**Task goal**: Every line from the line containing "grey house: [198,77,267,183]" through the final line below is to be repeated exactly; no other line is.
Data for the task Start Marker
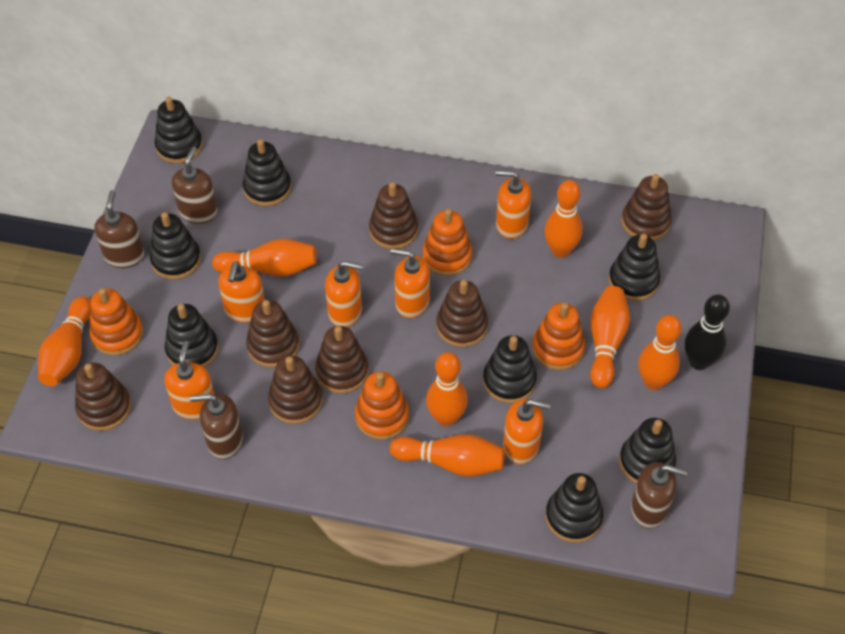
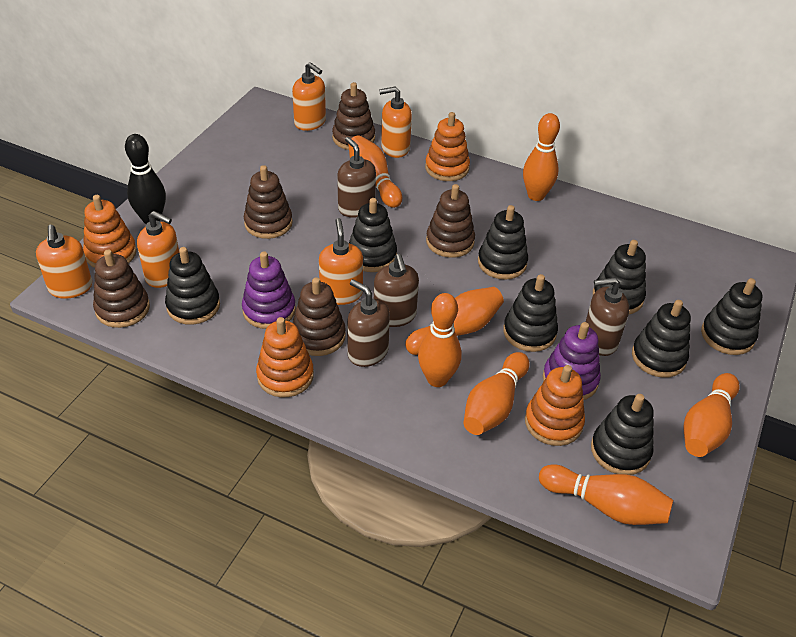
brown stacking toy: [75,362,131,431] [246,300,299,368] [268,356,323,424] [315,326,369,394] [369,182,418,249] [436,280,488,347] [621,174,672,241] = 7 -> [93,250,150,328] [244,165,293,239] [292,277,346,356] [332,82,375,150] [426,184,475,258] = 5
orange soap dispenser: [164,341,215,420] [218,261,265,323] [325,261,363,327] [390,248,430,318] [496,170,531,239] [503,399,551,464] = 6 -> [36,225,92,299] [137,211,179,288] [292,62,326,131] [319,218,363,305] [379,87,412,158] = 5
purple stacking toy: none = 0 -> [242,251,296,329] [543,322,601,400] = 2

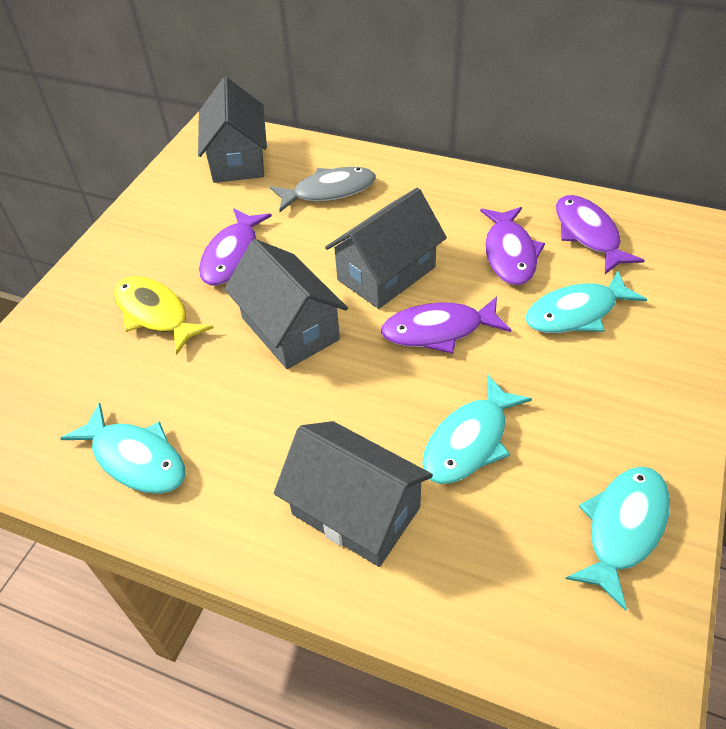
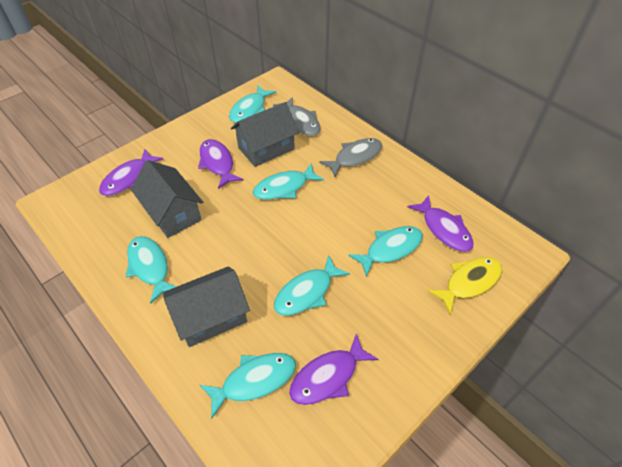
grey fish: [270,167,376,212] = 1 -> [273,97,321,136] [319,138,382,177] = 2
grey house: [198,77,267,183] [224,239,348,369] [274,421,433,567] [325,188,447,309] = 4 -> [131,160,203,238] [163,266,250,347] [231,102,299,167] = 3
turquoise fish: [60,402,185,494] [422,375,532,484] [525,271,647,333] [565,466,670,611] = 4 -> [126,236,177,304] [200,353,296,419] [229,85,276,123] [253,163,324,200] [274,255,350,316] [348,226,423,277] = 6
Data for the task End Marker
**Worked solution**:
grey house: [198,77,267,183] [224,239,348,369] [274,421,433,567] [325,188,447,309] = 4 -> [131,160,203,238] [163,266,250,347] [231,102,299,167] = 3
turquoise fish: [60,402,185,494] [422,375,532,484] [525,271,647,333] [565,466,670,611] = 4 -> [126,236,177,304] [200,353,296,419] [229,85,276,123] [253,163,324,200] [274,255,350,316] [348,226,423,277] = 6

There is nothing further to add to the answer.